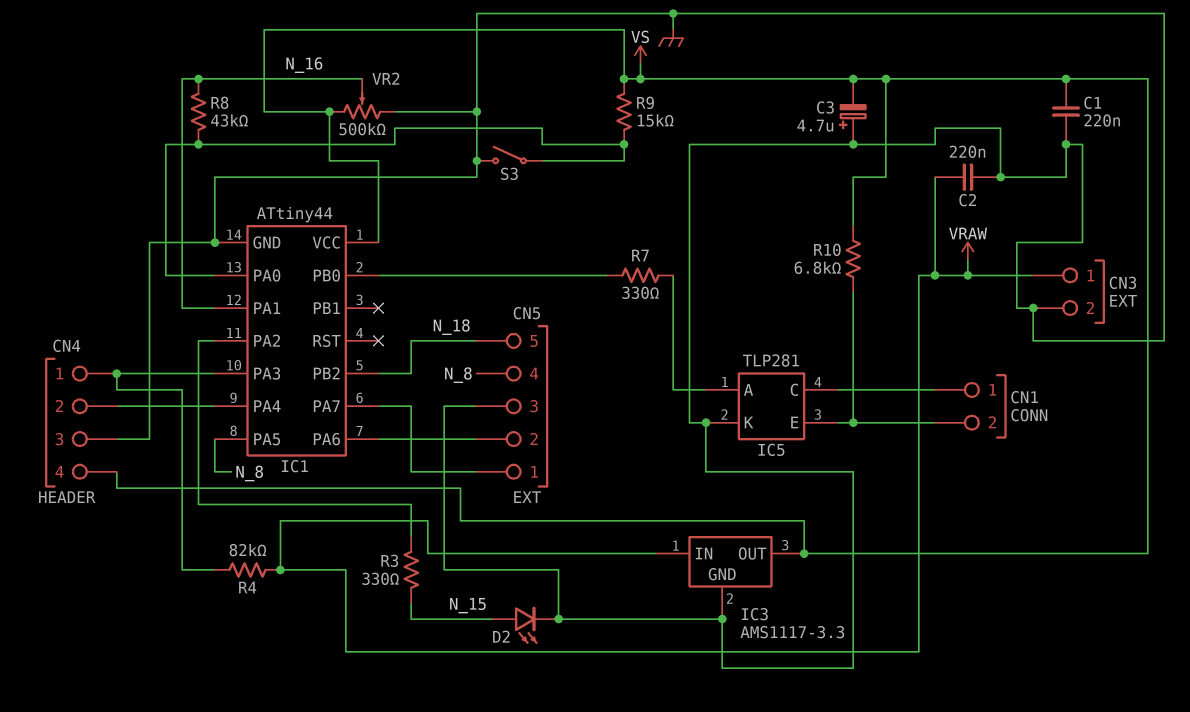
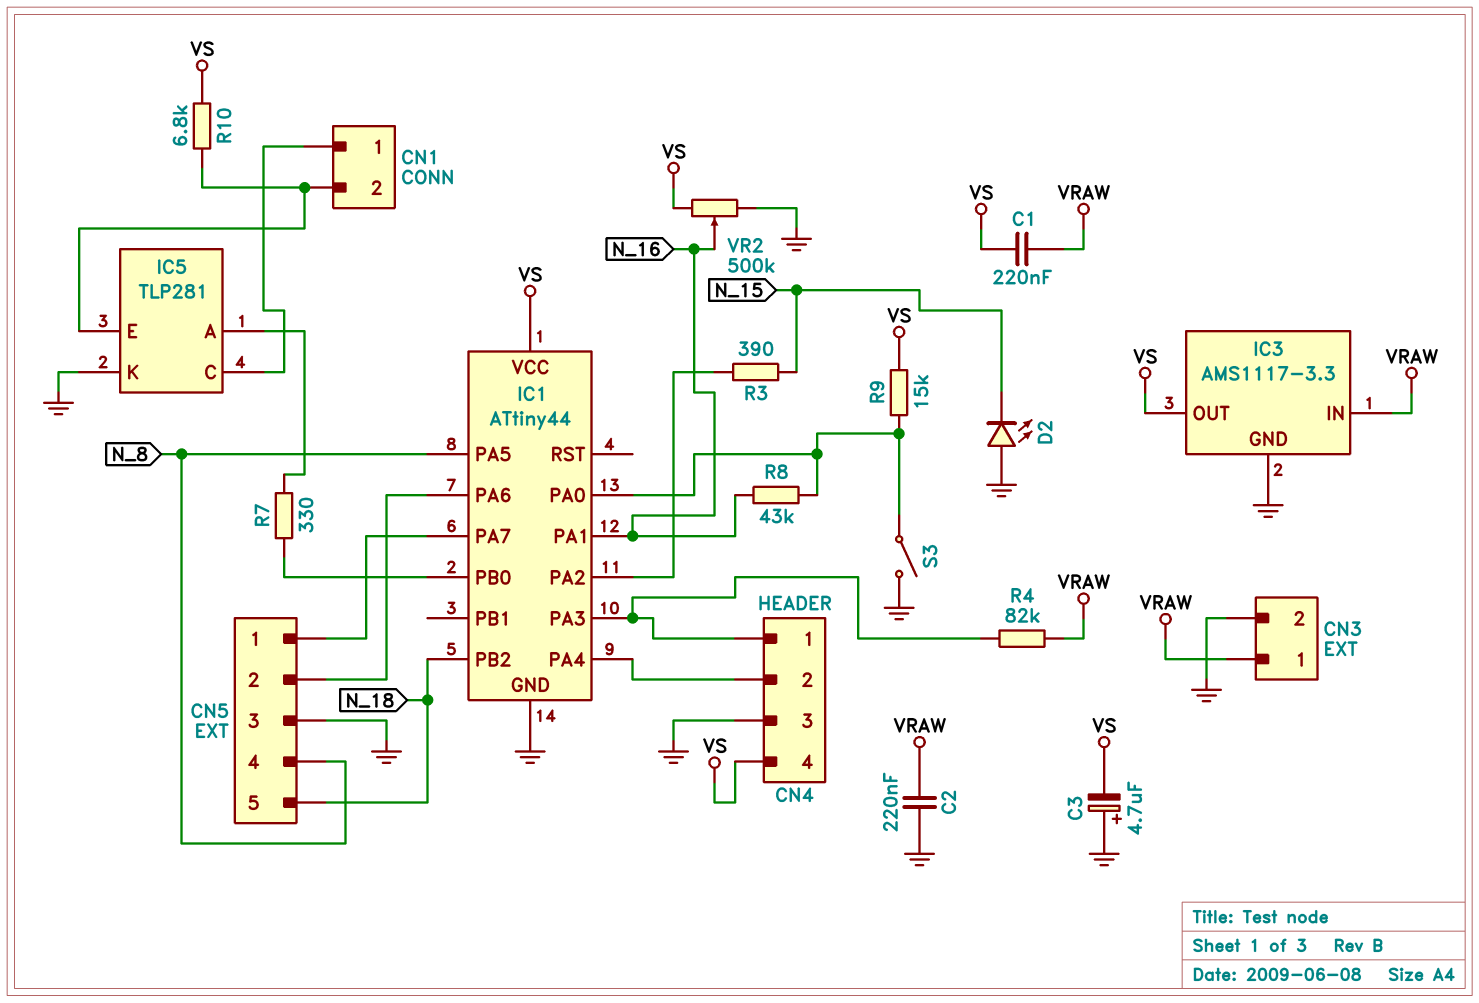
C1: 220nF (GND, VS) -> 220nF (VRAW, VS)
D2: LED (A N_15, K GND) -> LED (A GND, K N_15)
R3: 330 (IC1/PA2, N_15) -> 390 (IC1/PA2, N_15)

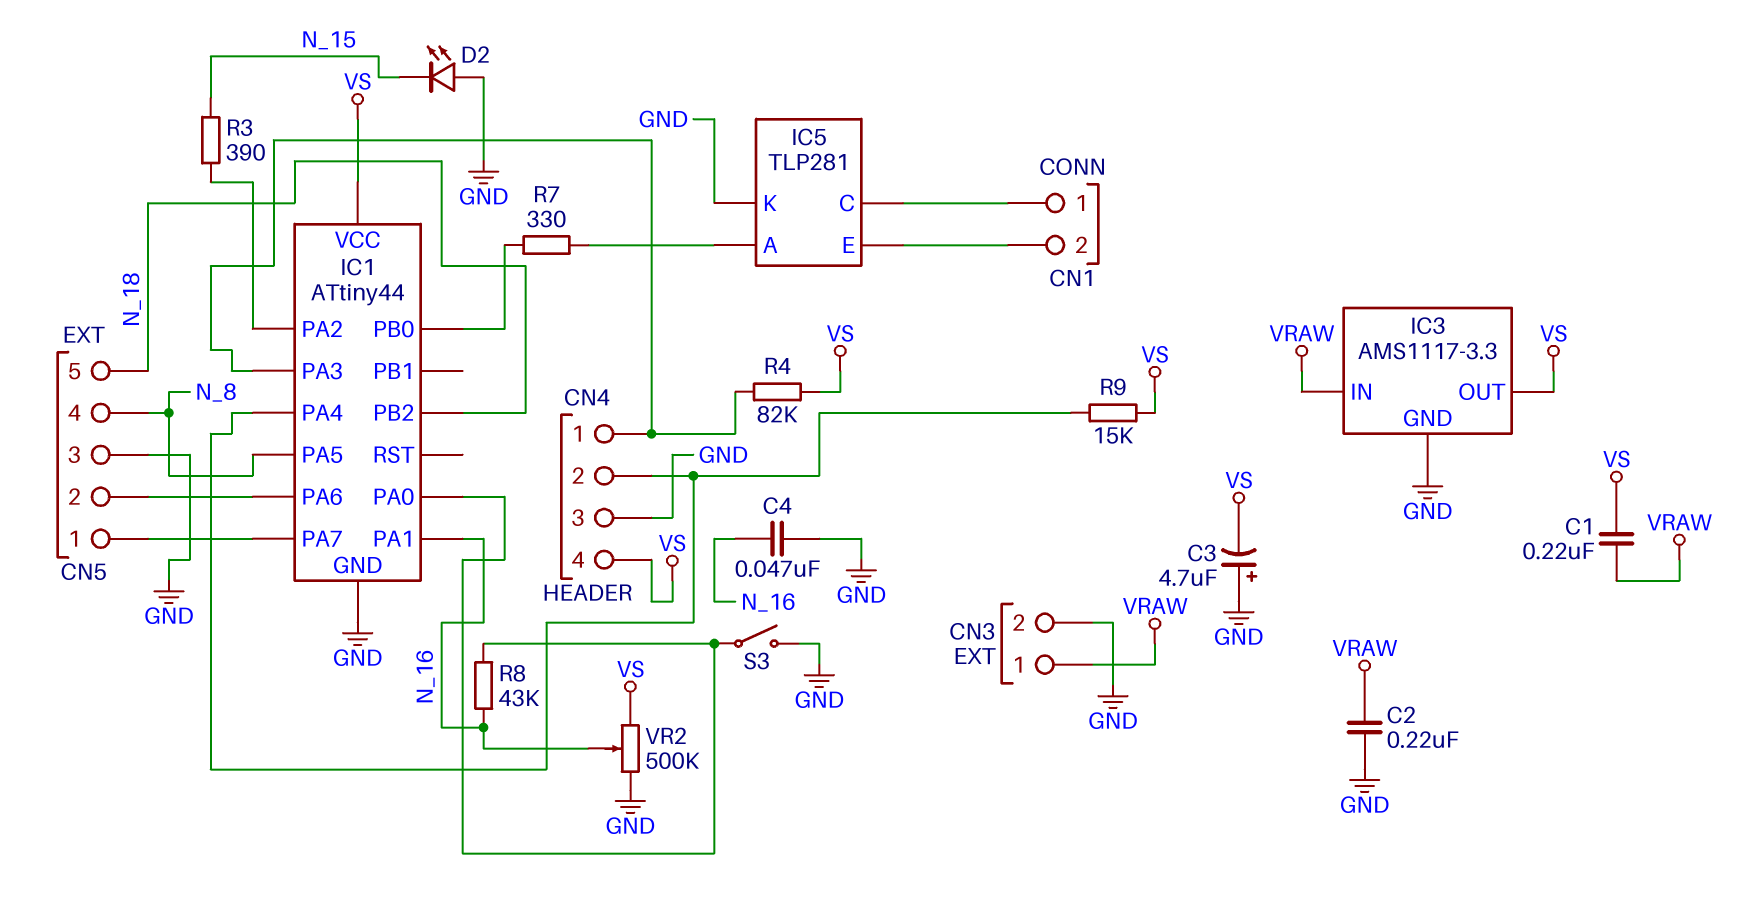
C4: none -> 47nF (GND, N_16)
R4: 82k (CN4/1, VRAW) -> 82k (CN4/1, VS)
R9: 15k (IC1/PA0, VS) -> 15k (CN4/2, VS)
R10: 6.8k (CN1/2, VS) -> none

################

PROBLEM TO WORK ON —
With the pictures removed, repeat the listing above exactly as it stands.

YOUR SOLUTION —
C1: 220nF (GND, VS) -> 220nF (VRAW, VS)
D2: LED (A N_15, K GND) -> LED (A GND, K N_15)
R3: 330 (IC1/PA2, N_15) -> 390 (IC1/PA2, N_15)

C4: none -> 47nF (GND, N_16)
R4: 82k (CN4/1, VRAW) -> 82k (CN4/1, VS)
R9: 15k (IC1/PA0, VS) -> 15k (CN4/2, VS)
R10: 6.8k (CN1/2, VS) -> none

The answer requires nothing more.